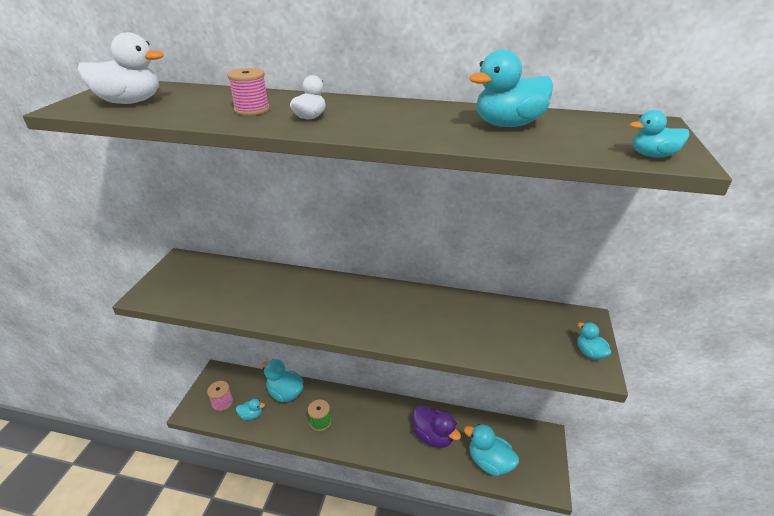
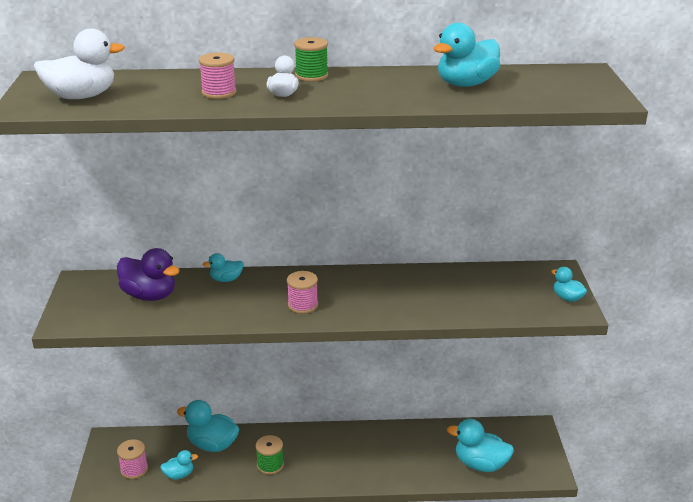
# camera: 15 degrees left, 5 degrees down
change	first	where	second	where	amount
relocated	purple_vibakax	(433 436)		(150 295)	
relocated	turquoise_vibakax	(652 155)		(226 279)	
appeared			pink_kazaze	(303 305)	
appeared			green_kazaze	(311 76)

------------------------------

[Task statement]: Every line containing the word "relocated" should be copied from the material.

[Answer area]:
relocated	purple_vibakax	(433 436)		(150 295)	
relocated	turquoise_vibakax	(652 155)		(226 279)	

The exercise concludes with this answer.